Spatial reasoning data based on images
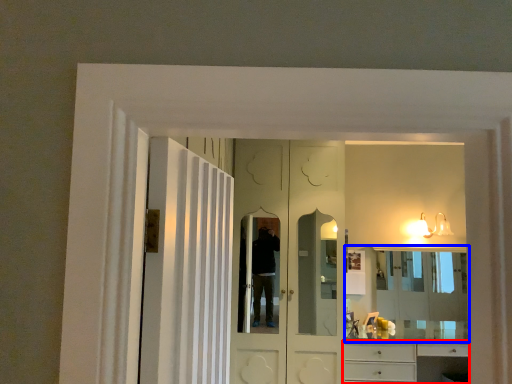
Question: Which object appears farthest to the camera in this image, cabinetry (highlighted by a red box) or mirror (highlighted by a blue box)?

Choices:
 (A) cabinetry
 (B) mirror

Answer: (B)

* [Exercise requirements]
Identify every line in the rows above that contains the string "mirror" and copy each of those lines. Case counts when matching.

* [Solved problem]
Question: Which object appears farthest to the camera in this image, cabinetry (highlighted by a red box) or mirror (highlighted by a blue box)?
 (B) mirror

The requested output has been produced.